▶ Description of the task
Without including any pictures, write out the data below exactly.

▶ Data listing
━━━━━━━━━━━━━━━━

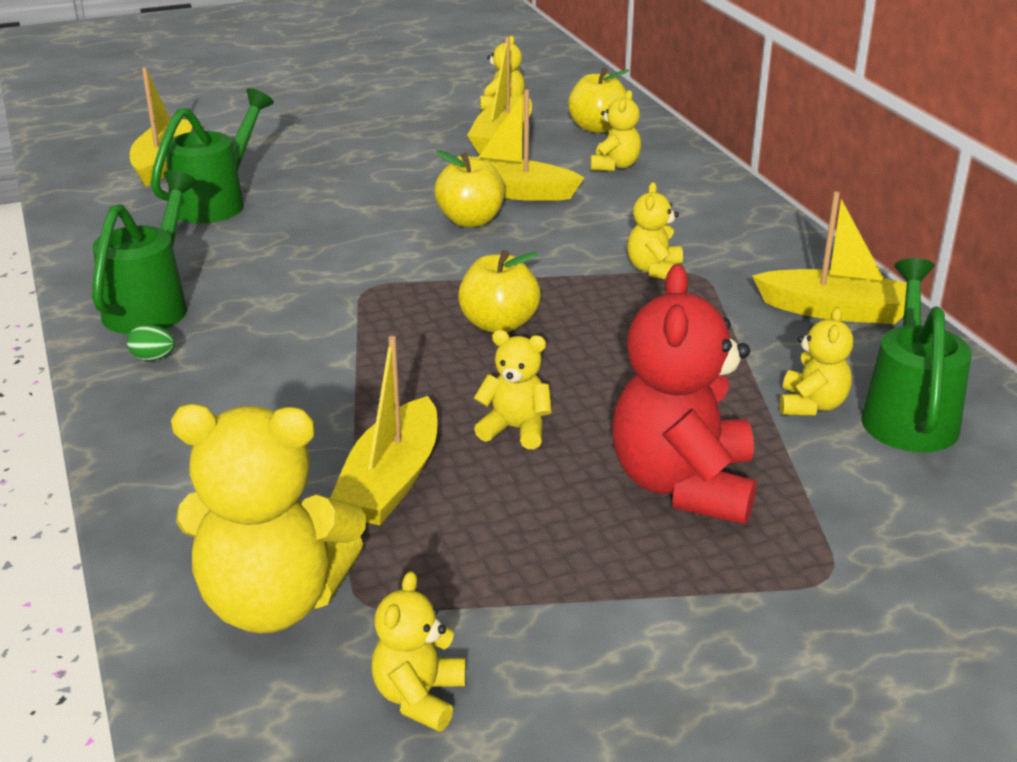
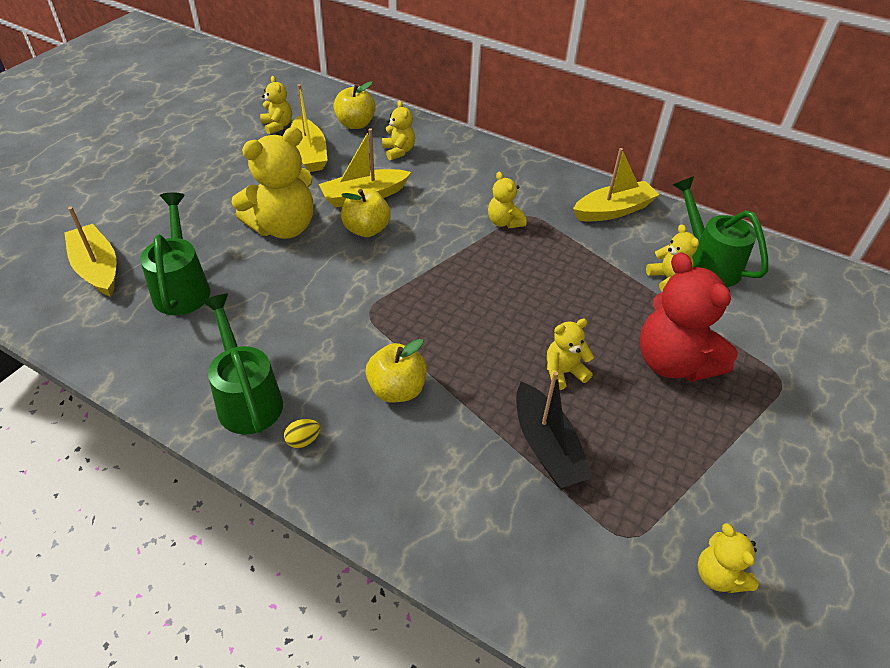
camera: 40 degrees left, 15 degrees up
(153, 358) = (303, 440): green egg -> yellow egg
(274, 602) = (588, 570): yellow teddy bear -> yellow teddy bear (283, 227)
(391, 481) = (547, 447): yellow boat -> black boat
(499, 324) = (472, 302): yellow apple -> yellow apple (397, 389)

━━━━━━━━━━━━━━━━

▶ Answer to the problem
camera: 40 degrees left, 15 degrees up
(153, 358) = (303, 440): green egg -> yellow egg
(274, 602) = (588, 570): yellow teddy bear -> yellow teddy bear (283, 227)
(391, 481) = (547, 447): yellow boat -> black boat
(499, 324) = (472, 302): yellow apple -> yellow apple (397, 389)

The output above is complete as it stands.